- **Problem statement**
Each line below containing the word "none" needs to be shown.

(Records from a dataset)
--- --- ---
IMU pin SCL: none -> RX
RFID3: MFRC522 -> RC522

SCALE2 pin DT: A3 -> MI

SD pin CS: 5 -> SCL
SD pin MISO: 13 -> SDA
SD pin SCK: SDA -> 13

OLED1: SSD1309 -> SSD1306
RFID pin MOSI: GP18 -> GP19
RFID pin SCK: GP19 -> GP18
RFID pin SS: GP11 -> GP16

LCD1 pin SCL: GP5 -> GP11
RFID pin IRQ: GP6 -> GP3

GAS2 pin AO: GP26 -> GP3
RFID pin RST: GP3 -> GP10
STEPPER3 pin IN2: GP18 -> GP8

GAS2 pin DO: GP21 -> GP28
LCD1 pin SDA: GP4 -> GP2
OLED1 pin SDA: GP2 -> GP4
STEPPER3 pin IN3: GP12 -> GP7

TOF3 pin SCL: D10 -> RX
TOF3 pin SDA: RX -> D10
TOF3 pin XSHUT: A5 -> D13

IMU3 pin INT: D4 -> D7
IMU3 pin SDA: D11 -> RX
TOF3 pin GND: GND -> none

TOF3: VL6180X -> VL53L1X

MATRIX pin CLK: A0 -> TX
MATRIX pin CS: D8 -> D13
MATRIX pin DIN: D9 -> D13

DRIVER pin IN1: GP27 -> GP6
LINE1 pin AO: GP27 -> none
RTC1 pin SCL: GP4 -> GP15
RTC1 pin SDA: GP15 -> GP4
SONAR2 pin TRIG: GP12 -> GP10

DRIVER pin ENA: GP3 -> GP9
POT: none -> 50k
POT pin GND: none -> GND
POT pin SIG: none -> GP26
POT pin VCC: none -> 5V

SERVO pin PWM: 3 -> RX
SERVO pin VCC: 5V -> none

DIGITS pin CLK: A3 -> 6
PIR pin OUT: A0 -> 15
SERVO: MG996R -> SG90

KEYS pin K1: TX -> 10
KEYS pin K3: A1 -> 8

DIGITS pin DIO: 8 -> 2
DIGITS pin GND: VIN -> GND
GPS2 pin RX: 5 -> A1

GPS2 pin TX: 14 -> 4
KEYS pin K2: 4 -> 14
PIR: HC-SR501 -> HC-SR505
--- --- ---
- **Output for this task**
IMU pin SCL: none -> RX
TOF3 pin GND: GND -> none
LINE1 pin AO: GP27 -> none
POT: none -> 50k
POT pin GND: none -> GND
POT pin SIG: none -> GP26
POT pin VCC: none -> 5V
SERVO pin VCC: 5V -> none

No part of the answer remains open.